◆ DATASET EXTRACT
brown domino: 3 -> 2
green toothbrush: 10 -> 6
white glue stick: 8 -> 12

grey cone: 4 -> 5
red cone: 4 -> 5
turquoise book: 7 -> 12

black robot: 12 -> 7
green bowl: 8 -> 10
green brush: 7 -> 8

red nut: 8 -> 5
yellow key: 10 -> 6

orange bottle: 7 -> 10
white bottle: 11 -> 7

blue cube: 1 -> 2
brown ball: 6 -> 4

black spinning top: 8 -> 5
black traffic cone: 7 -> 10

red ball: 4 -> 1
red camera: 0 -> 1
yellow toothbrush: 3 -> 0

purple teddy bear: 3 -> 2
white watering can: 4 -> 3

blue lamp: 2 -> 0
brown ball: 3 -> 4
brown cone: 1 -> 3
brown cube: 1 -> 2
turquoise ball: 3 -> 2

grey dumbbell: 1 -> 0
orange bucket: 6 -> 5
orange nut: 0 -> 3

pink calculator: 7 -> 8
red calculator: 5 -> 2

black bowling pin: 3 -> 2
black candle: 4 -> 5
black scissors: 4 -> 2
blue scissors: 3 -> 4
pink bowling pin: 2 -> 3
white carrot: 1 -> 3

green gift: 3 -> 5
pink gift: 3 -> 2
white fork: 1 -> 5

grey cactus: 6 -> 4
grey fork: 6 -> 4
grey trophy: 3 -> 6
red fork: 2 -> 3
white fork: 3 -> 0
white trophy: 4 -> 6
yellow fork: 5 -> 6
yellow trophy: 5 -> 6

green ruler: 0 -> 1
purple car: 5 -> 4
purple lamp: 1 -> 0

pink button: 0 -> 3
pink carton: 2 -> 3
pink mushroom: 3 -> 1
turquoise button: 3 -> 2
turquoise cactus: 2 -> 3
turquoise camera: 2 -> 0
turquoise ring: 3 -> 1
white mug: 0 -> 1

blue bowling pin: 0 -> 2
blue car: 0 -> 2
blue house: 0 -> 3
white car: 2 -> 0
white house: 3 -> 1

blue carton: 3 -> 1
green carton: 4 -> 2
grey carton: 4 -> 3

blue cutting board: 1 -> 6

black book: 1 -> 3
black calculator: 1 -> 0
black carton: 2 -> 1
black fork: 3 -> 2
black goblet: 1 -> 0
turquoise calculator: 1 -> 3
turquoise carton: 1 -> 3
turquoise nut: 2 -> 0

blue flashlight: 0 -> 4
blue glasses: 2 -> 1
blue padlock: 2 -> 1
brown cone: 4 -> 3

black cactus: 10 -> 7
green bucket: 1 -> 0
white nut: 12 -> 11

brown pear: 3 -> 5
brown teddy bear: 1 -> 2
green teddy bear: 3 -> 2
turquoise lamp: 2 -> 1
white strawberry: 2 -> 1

◆ EXERCISE INSTRUCTIONS
Go to the line with "grey carton: 4 -> 3" and set down that line and every line after it, through the end of the material above, word for word.

◆ TASK OUTPUT
grey carton: 4 -> 3

blue cutting board: 1 -> 6

black book: 1 -> 3
black calculator: 1 -> 0
black carton: 2 -> 1
black fork: 3 -> 2
black goblet: 1 -> 0
turquoise calculator: 1 -> 3
turquoise carton: 1 -> 3
turquoise nut: 2 -> 0

blue flashlight: 0 -> 4
blue glasses: 2 -> 1
blue padlock: 2 -> 1
brown cone: 4 -> 3

black cactus: 10 -> 7
green bucket: 1 -> 0
white nut: 12 -> 11

brown pear: 3 -> 5
brown teddy bear: 1 -> 2
green teddy bear: 3 -> 2
turquoise lamp: 2 -> 1
white strawberry: 2 -> 1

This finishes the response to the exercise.